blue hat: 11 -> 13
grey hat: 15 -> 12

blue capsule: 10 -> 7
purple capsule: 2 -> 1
...
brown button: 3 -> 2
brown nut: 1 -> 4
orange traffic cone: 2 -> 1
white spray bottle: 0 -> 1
* * *
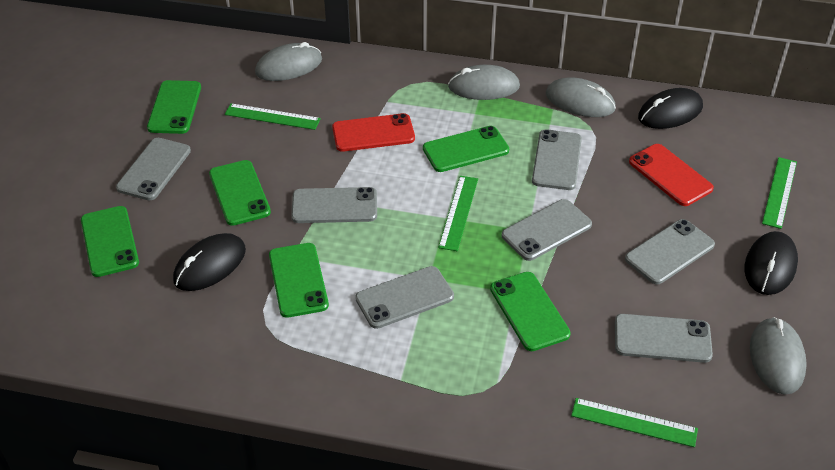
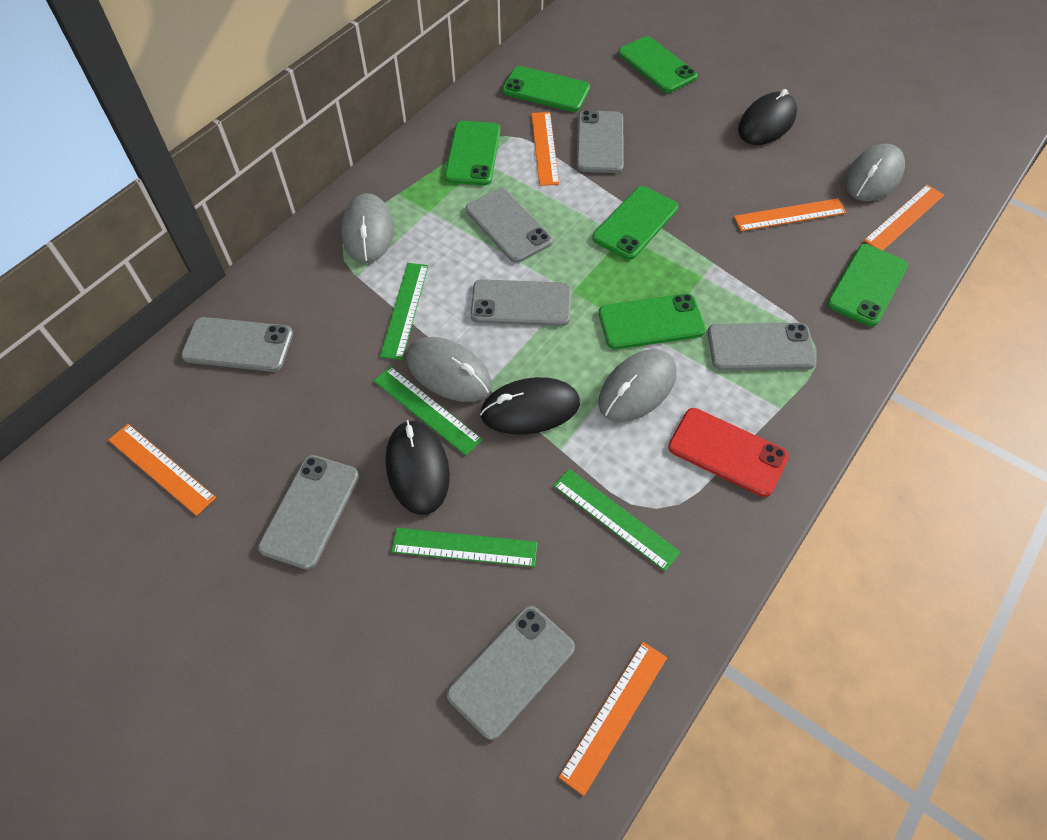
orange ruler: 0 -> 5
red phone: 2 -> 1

*Problem description*. Provide only the number of lines above that contain the word "orange".

*Response to the exercise*. 2